Work task
Write down exactly the line where "Q101: NPN TIP120" occurs and every line that follows it through the end of the material below; include nothing else.

Data records
- Opening Delimiter -
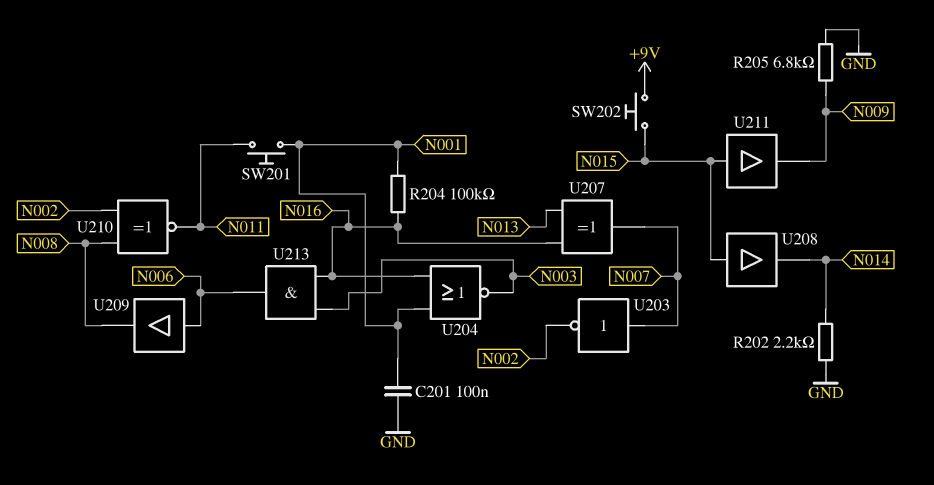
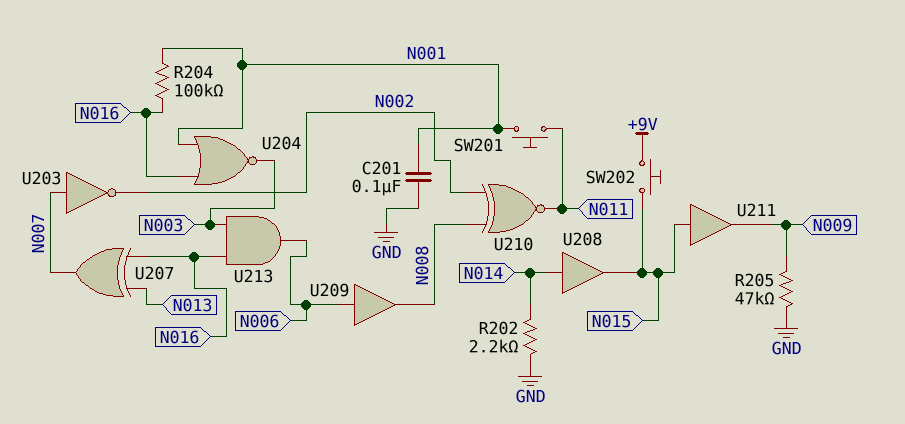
R205: 6.8k (GND, N009) -> 47k (GND, N009)
U208: buffer (in N015, out N014) -> buffer (in N014, out N015)

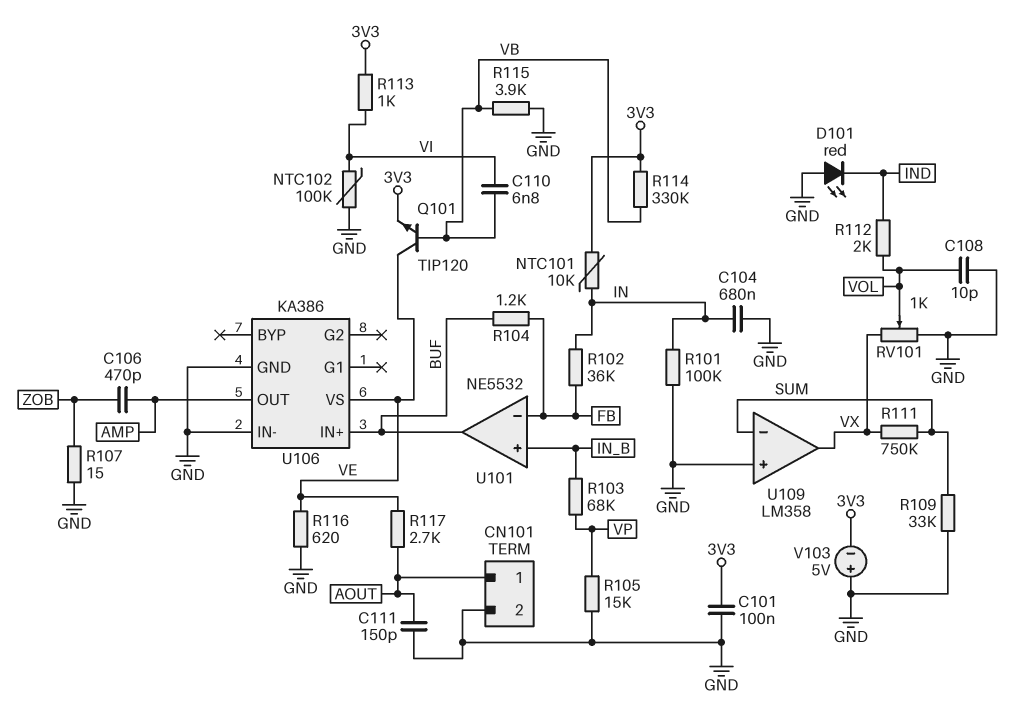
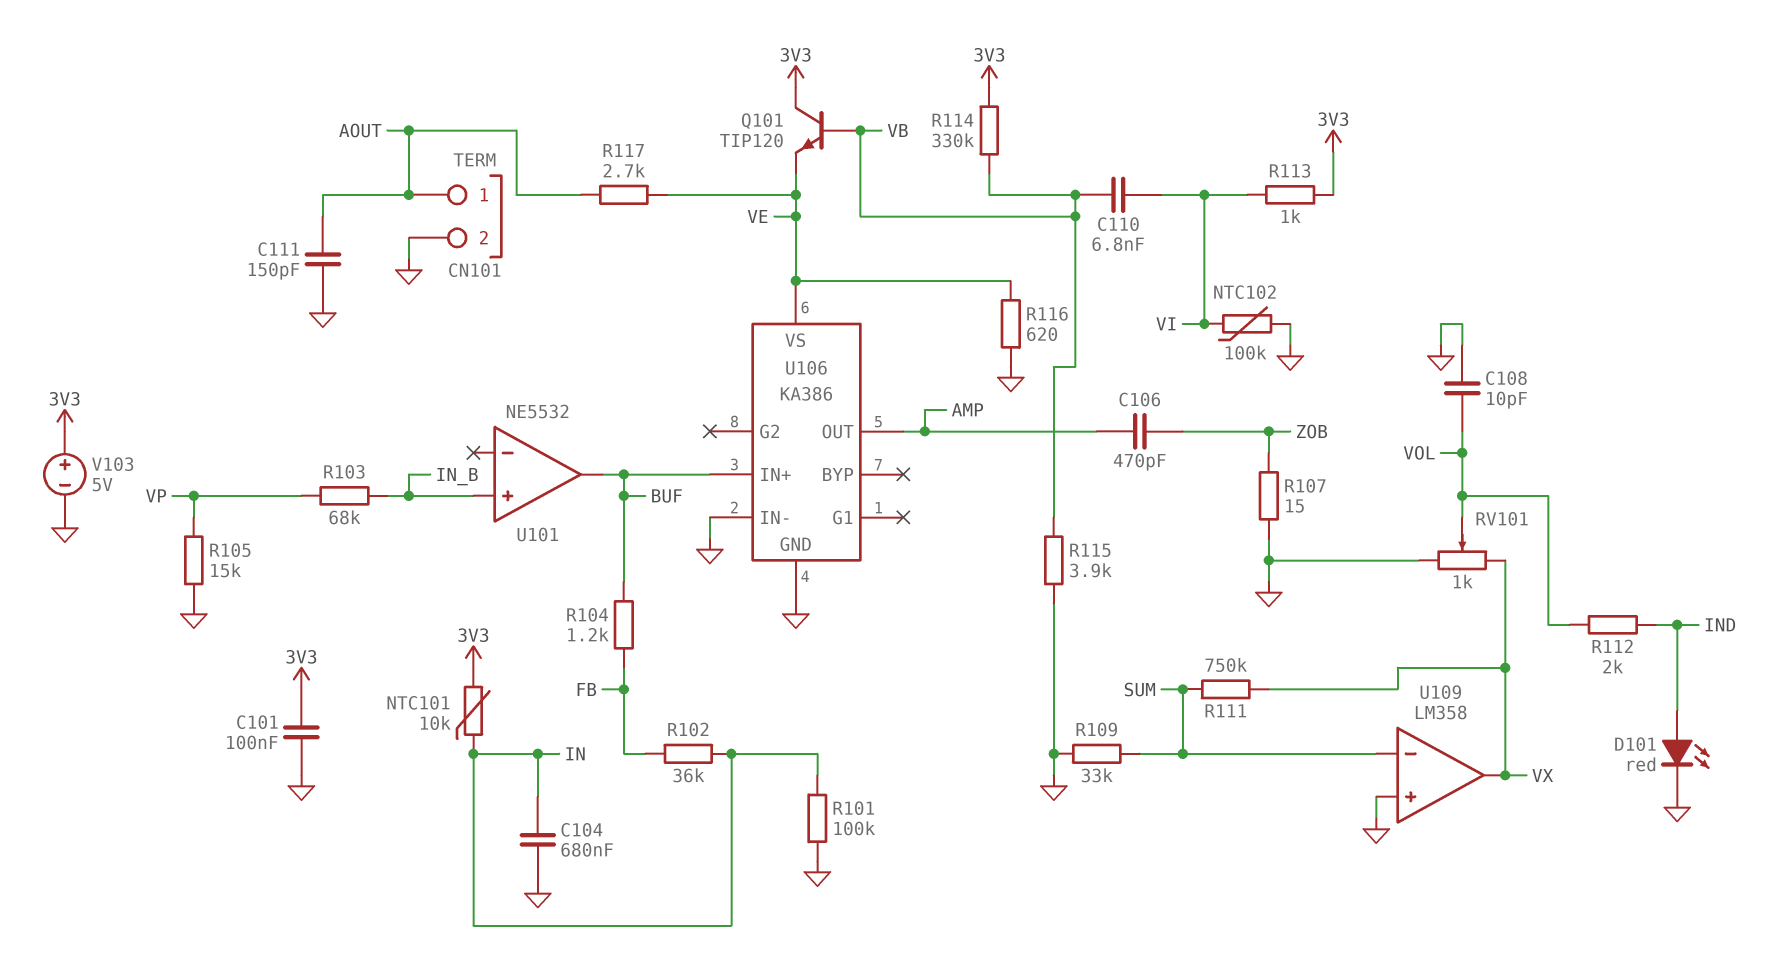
D101: LED red (A GND, K IND) -> LED red (A IND, K GND)
Q101: NPN TIP120 (B VB, C VE, E 3V3) -> NPN TIP120 (B VB, C 3V3, E VE)
U101 pin in-: FB -> none
V103: 5V (plus GND, minus 3V3) -> 5V (plus 3V3, minus GND)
- Closing Delimiter -
Result
Q101: NPN TIP120 (B VB, C VE, E 3V3) -> NPN TIP120 (B VB, C 3V3, E VE)
U101 pin in-: FB -> none
V103: 5V (plus GND, minus 3V3) -> 5V (plus 3V3, minus GND)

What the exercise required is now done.